→ **Available records**:

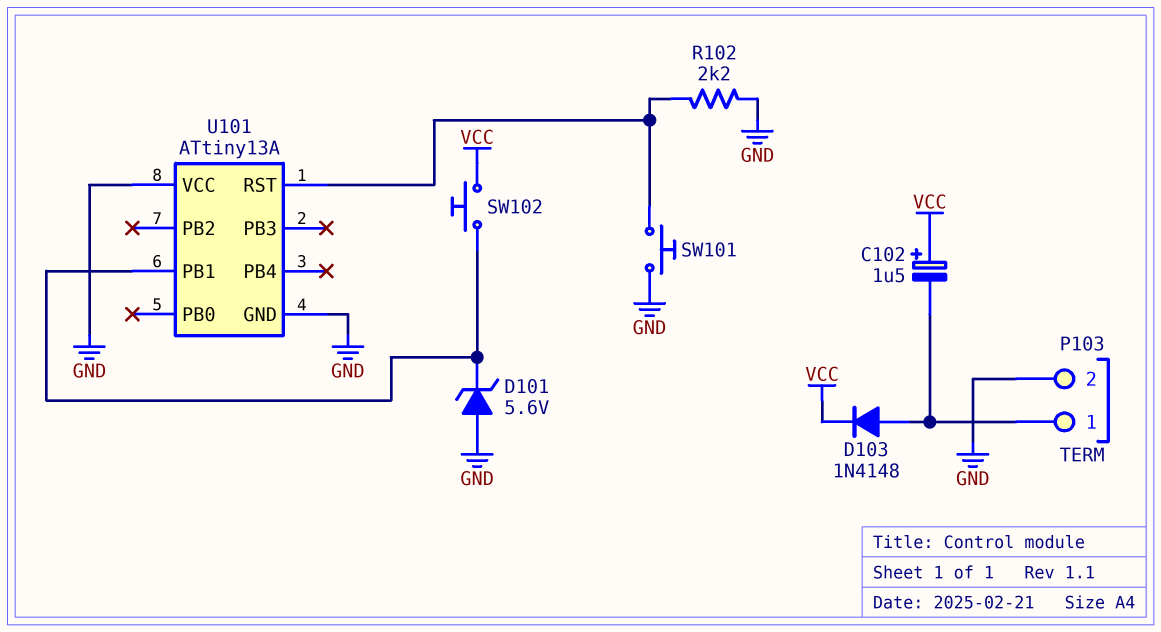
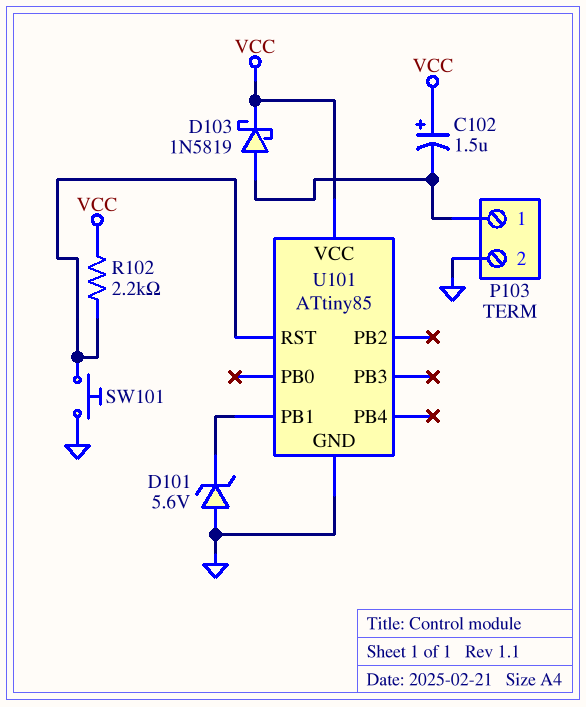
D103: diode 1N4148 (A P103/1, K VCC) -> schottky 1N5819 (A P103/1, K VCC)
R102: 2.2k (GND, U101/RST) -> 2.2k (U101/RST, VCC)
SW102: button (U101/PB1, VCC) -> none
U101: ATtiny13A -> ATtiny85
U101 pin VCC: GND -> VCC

→ **Exercise prompt**:
Each entry above should be restated word for word, though no picture may appear in the copy.

→ **Exercise result**:
D103: diode 1N4148 (A P103/1, K VCC) -> schottky 1N5819 (A P103/1, K VCC)
R102: 2.2k (GND, U101/RST) -> 2.2k (U101/RST, VCC)
SW102: button (U101/PB1, VCC) -> none
U101: ATtiny13A -> ATtiny85
U101 pin VCC: GND -> VCC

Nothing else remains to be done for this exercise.